- SUPPLIED INFORMATION -

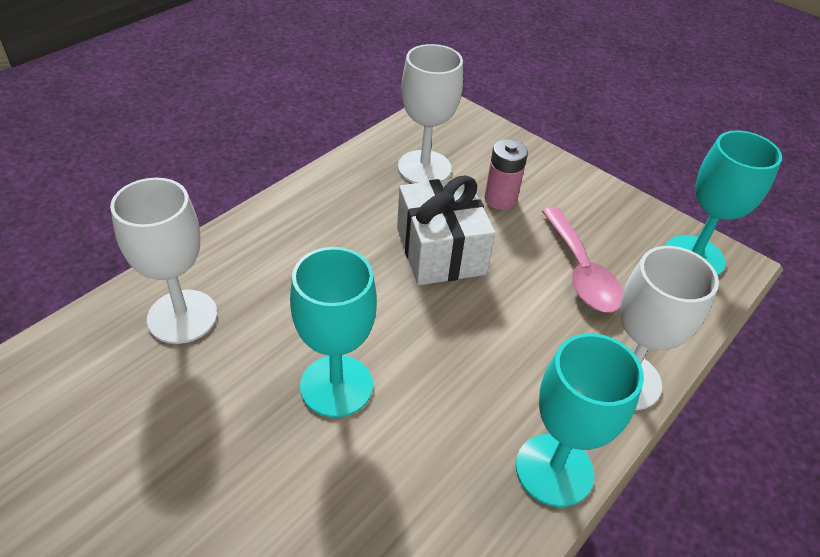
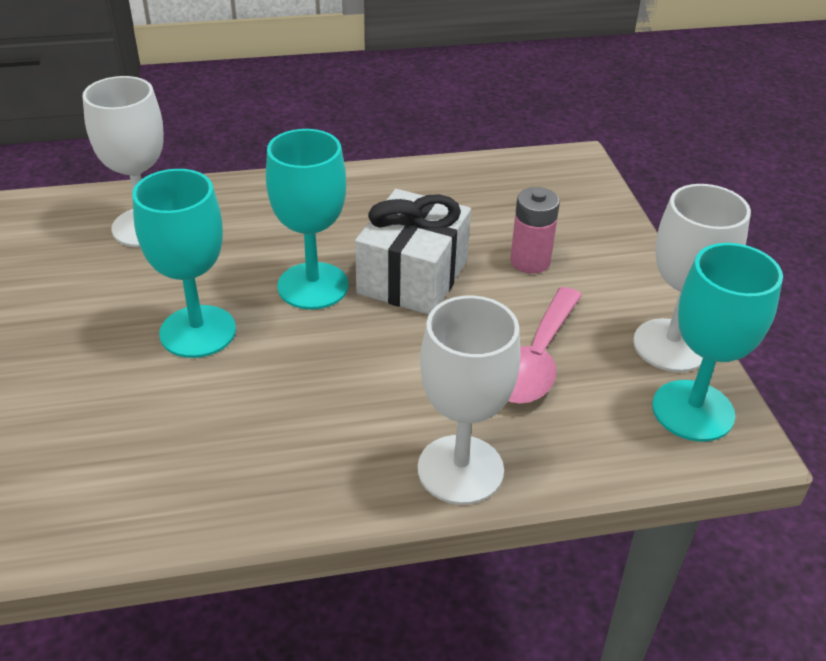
camera: 40 degrees right, 5 degrees down
(424, 168) = (484, 204): white goblet -> white goblet (671, 345)
(554, 470) = (297, 494): turquoise goblet -> turquoise goblet (313, 286)

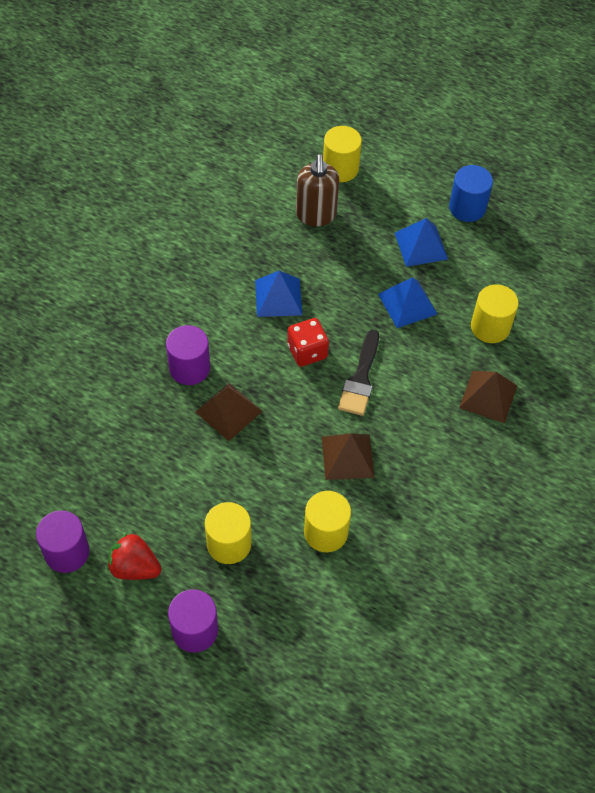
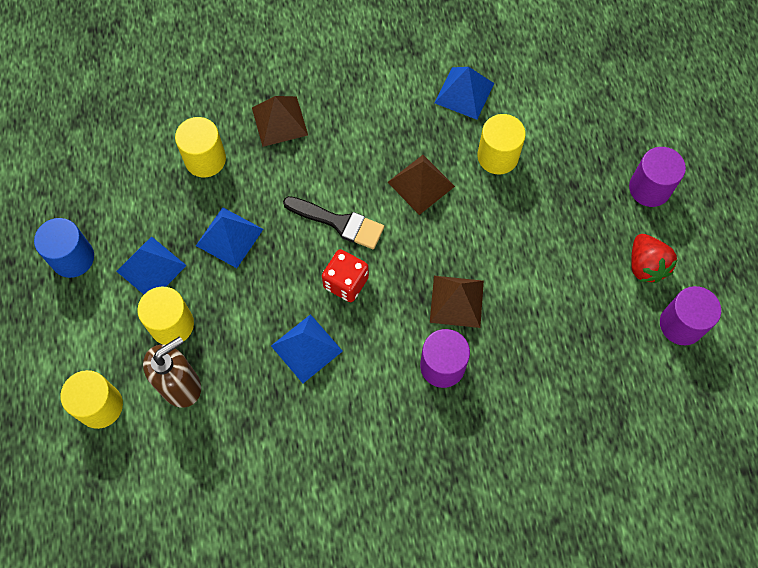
camera: 125 degrees left, 10 degrees up
(229, 544) = (567, 214): yellow cylinder -> yellow cylinder (172, 324)
(360, 378) = (339, 223): black brush -> black brush turned 45 degrees clockwise
(409, 553) = (464, 93): none -> blue pyramid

- TASK OBJECTIVE -
Set down the entire material verbatim, with each picture left out.

- SOLUTION -
camera: 40 degrees right, 5 degrees down
(424, 168) = (484, 204): white goblet -> white goblet (671, 345)
(554, 470) = (297, 494): turquoise goblet -> turquoise goblet (313, 286)

camera: 125 degrees left, 10 degrees up
(229, 544) = (567, 214): yellow cylinder -> yellow cylinder (172, 324)
(360, 378) = (339, 223): black brush -> black brush turned 45 degrees clockwise
(409, 553) = (464, 93): none -> blue pyramid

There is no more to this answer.